Source records:
☆ ☆ ☆ ☆ ☆ ☆ ☆
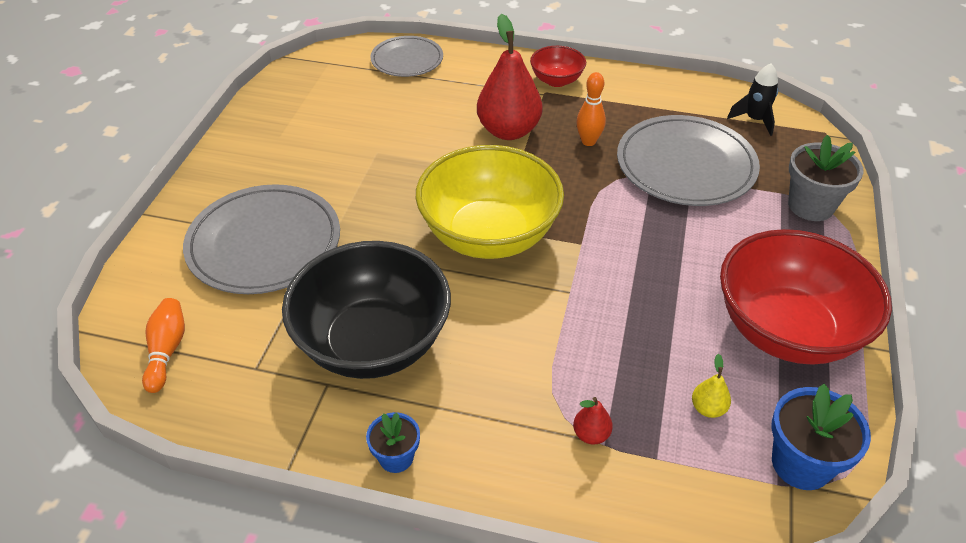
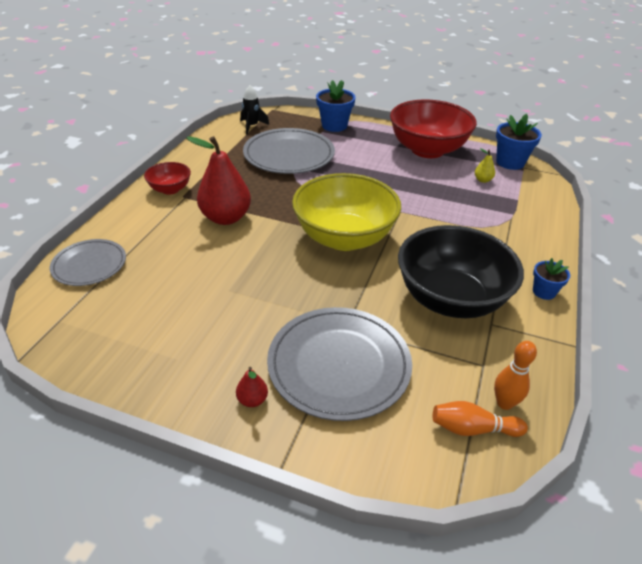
camera: 85 degrees left, 5 degrees down
(588, 141) = (252, 185): orange bowling pin -> orange bowling pin (504, 403)
(591, 434) = (508, 217): red pear -> red pear (252, 400)
(810, 206) = (334, 126): grey flower pot -> blue flower pot

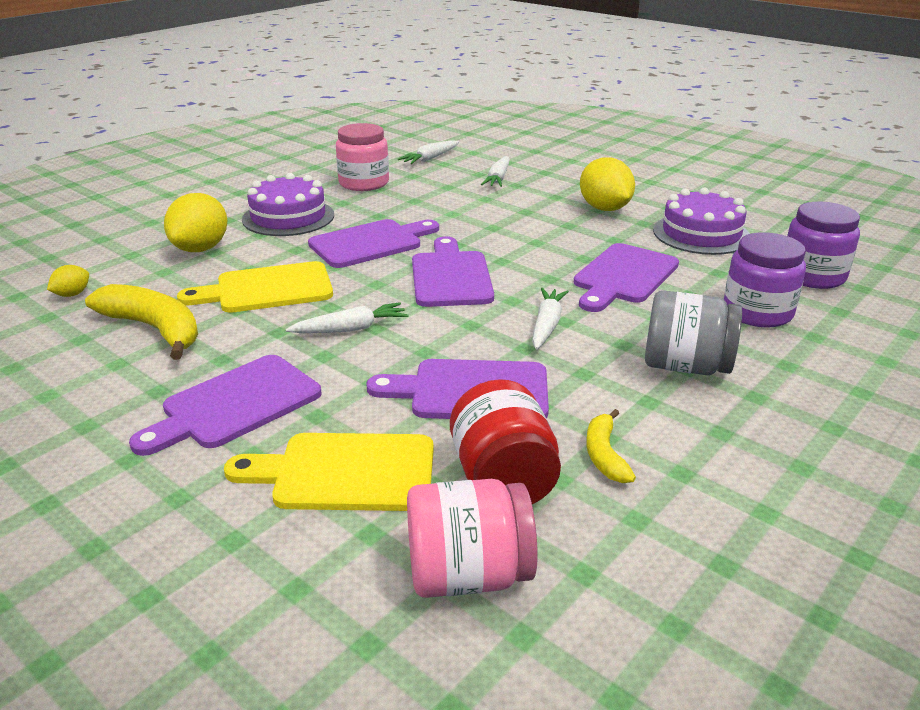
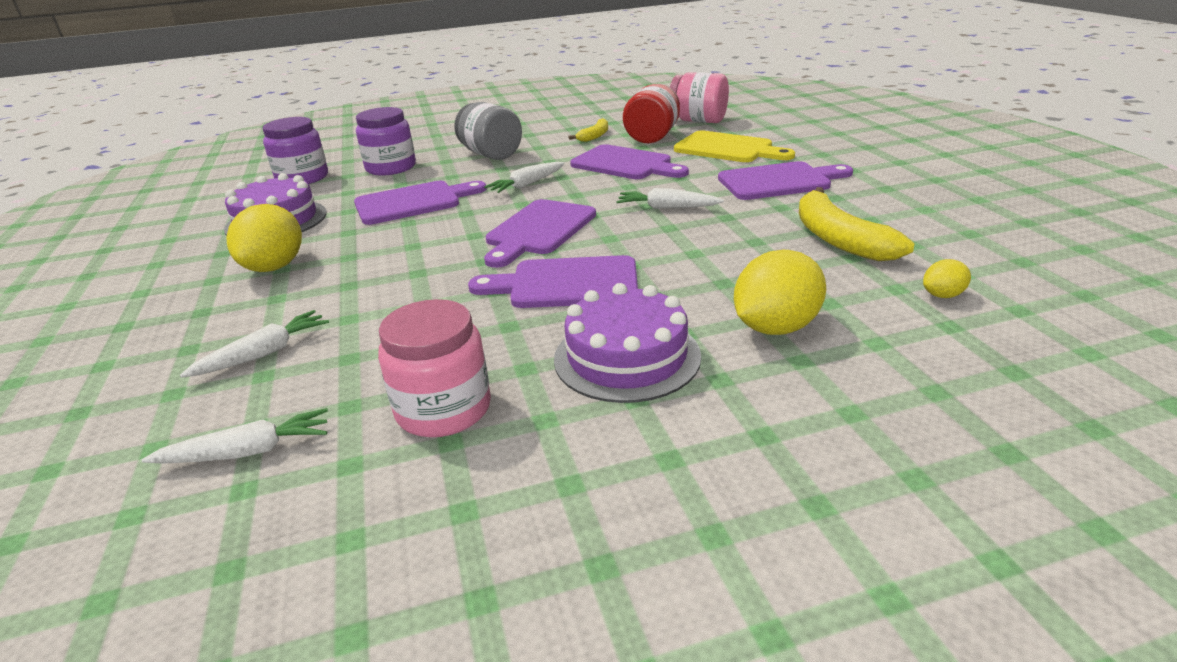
camera: 145 degrees left, 0 degrees up
(267, 289) = (717, 254): yellow cutting board -> none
☆ ☆ ☆ ☆ ☆ ☆ ☆
**How to complete this task**
Set every entry down again word for word, but not the pictures.

**Exercise solution**
camera: 85 degrees left, 5 degrees down
(588, 141) = (252, 185): orange bowling pin -> orange bowling pin (504, 403)
(591, 434) = (508, 217): red pear -> red pear (252, 400)
(810, 206) = (334, 126): grey flower pot -> blue flower pot

camera: 145 degrees left, 0 degrees up
(267, 289) = (717, 254): yellow cutting board -> none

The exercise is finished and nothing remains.